**What to produce:**
All lines of the data shown below should be output exactly as they stand.
── Records supplied ──
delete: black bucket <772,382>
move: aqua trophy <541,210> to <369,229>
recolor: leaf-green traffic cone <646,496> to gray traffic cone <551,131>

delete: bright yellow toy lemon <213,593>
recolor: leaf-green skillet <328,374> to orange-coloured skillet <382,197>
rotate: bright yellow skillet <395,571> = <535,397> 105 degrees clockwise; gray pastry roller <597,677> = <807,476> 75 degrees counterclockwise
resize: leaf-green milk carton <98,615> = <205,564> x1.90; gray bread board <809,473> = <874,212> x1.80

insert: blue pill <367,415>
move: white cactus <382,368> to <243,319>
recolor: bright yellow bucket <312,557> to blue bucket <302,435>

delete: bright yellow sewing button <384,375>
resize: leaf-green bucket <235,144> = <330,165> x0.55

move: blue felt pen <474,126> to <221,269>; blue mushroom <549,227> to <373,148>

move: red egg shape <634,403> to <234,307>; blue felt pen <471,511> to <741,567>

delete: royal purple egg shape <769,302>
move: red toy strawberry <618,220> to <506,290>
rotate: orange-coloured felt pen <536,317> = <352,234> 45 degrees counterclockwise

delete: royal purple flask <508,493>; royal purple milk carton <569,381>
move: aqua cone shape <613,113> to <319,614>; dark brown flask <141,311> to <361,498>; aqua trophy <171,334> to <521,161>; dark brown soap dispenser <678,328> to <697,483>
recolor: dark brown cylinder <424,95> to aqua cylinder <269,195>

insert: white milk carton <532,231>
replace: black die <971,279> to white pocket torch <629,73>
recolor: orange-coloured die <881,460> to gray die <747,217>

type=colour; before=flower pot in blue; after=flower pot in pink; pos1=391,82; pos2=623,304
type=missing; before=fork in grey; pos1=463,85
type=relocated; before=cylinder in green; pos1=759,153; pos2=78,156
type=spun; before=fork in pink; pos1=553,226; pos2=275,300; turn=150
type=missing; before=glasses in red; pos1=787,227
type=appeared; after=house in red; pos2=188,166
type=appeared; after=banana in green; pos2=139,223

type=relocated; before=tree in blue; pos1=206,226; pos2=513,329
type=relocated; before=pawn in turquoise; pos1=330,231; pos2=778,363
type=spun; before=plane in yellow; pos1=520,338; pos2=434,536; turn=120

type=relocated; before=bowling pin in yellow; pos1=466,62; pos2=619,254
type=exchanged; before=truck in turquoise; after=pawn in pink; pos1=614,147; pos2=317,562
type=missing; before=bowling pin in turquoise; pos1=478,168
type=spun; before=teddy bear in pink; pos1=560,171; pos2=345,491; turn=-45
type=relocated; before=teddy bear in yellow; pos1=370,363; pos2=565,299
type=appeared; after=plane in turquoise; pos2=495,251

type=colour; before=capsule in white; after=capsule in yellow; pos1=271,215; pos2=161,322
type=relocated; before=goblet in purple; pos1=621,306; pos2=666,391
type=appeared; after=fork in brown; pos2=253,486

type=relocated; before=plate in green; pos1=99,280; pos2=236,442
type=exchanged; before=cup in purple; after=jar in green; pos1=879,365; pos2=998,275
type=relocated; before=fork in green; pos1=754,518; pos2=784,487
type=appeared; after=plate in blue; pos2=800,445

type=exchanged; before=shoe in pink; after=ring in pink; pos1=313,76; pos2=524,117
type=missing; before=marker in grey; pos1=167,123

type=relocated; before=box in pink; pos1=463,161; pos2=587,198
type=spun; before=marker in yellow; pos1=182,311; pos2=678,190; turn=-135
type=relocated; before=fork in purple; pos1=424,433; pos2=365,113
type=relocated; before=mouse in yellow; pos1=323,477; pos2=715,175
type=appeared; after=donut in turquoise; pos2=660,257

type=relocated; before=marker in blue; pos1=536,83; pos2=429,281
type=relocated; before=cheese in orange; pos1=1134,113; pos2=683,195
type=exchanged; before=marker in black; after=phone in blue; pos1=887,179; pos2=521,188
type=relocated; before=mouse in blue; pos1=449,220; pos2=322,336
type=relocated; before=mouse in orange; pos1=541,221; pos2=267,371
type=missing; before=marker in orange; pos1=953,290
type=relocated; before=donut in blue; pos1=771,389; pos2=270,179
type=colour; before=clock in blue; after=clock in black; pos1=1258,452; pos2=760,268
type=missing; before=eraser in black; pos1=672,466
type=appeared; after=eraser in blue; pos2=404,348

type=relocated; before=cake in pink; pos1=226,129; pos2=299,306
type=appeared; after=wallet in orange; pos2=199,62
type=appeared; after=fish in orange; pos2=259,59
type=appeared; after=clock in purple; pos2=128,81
───
**Task solution:**
delete: black bucket <772,382>
move: aqua trophy <541,210> to <369,229>
recolor: leaf-green traffic cone <646,496> to gray traffic cone <551,131>

delete: bright yellow toy lemon <213,593>
recolor: leaf-green skillet <328,374> to orange-coloured skillet <382,197>
rotate: bright yellow skillet <395,571> = <535,397> 105 degrees clockwise; gray pastry roller <597,677> = <807,476> 75 degrees counterclockwise
resize: leaf-green milk carton <98,615> = <205,564> x1.90; gray bread board <809,473> = <874,212> x1.80

insert: blue pill <367,415>
move: white cactus <382,368> to <243,319>
recolor: bright yellow bucket <312,557> to blue bucket <302,435>

delete: bright yellow sewing button <384,375>
resize: leaf-green bucket <235,144> = <330,165> x0.55

move: blue felt pen <474,126> to <221,269>; blue mushroom <549,227> to <373,148>

move: red egg shape <634,403> to <234,307>; blue felt pen <471,511> to <741,567>

delete: royal purple egg shape <769,302>
move: red toy strawberry <618,220> to <506,290>
rotate: orange-coloured felt pen <536,317> = <352,234> 45 degrees counterclockwise

delete: royal purple flask <508,493>; royal purple milk carton <569,381>
move: aqua cone shape <613,113> to <319,614>; dark brown flask <141,311> to <361,498>; aqua trophy <171,334> to <521,161>; dark brown soap dispenser <678,328> to <697,483>
recolor: dark brown cylinder <424,95> to aqua cylinder <269,195>

insert: white milk carton <532,231>
replace: black die <971,279> to white pocket torch <629,73>
recolor: orange-coloured die <881,460> to gray die <747,217>

type=colour; before=flower pot in blue; after=flower pot in pink; pos1=391,82; pos2=623,304
type=missing; before=fork in grey; pos1=463,85
type=relocated; before=cylinder in green; pos1=759,153; pos2=78,156
type=spun; before=fork in pink; pos1=553,226; pos2=275,300; turn=150
type=missing; before=glasses in red; pos1=787,227
type=appeared; after=house in red; pos2=188,166
type=appeared; after=banana in green; pos2=139,223

type=relocated; before=tree in blue; pos1=206,226; pos2=513,329
type=relocated; before=pawn in turquoise; pos1=330,231; pos2=778,363
type=spun; before=plane in yellow; pos1=520,338; pos2=434,536; turn=120

type=relocated; before=bowling pin in yellow; pos1=466,62; pos2=619,254
type=exchanged; before=truck in turquoise; after=pawn in pink; pos1=614,147; pos2=317,562
type=missing; before=bowling pin in turquoise; pos1=478,168
type=spun; before=teddy bear in pink; pos1=560,171; pos2=345,491; turn=-45
type=relocated; before=teddy bear in yellow; pos1=370,363; pos2=565,299
type=appeared; after=plane in turquoise; pos2=495,251

type=colour; before=capsule in white; after=capsule in yellow; pos1=271,215; pos2=161,322
type=relocated; before=goblet in purple; pos1=621,306; pos2=666,391
type=appeared; after=fork in brown; pos2=253,486

type=relocated; before=plate in green; pos1=99,280; pos2=236,442
type=exchanged; before=cup in purple; after=jar in green; pos1=879,365; pos2=998,275
type=relocated; before=fork in green; pos1=754,518; pos2=784,487
type=appeared; after=plate in blue; pos2=800,445

type=exchanged; before=shoe in pink; after=ring in pink; pos1=313,76; pos2=524,117
type=missing; before=marker in grey; pos1=167,123

type=relocated; before=box in pink; pos1=463,161; pos2=587,198
type=spun; before=marker in yellow; pos1=182,311; pos2=678,190; turn=-135
type=relocated; before=fork in purple; pos1=424,433; pos2=365,113
type=relocated; before=mouse in yellow; pos1=323,477; pos2=715,175
type=appeared; after=donut in turquoise; pos2=660,257

type=relocated; before=marker in blue; pos1=536,83; pos2=429,281
type=relocated; before=cheese in orange; pos1=1134,113; pos2=683,195
type=exchanged; before=marker in black; after=phone in blue; pos1=887,179; pos2=521,188
type=relocated; before=mouse in blue; pos1=449,220; pos2=322,336
type=relocated; before=mouse in orange; pos1=541,221; pos2=267,371
type=missing; before=marker in orange; pos1=953,290
type=relocated; before=donut in blue; pos1=771,389; pos2=270,179
type=colour; before=clock in blue; after=clock in black; pos1=1258,452; pos2=760,268
type=missing; before=eraser in black; pos1=672,466
type=appeared; after=eraser in blue; pos2=404,348

type=relocated; before=cake in pink; pos1=226,129; pos2=299,306
type=appeared; after=wallet in orange; pos2=199,62
type=appeared; after=fish in orange; pos2=259,59
type=appeared; after=clock in purple; pos2=128,81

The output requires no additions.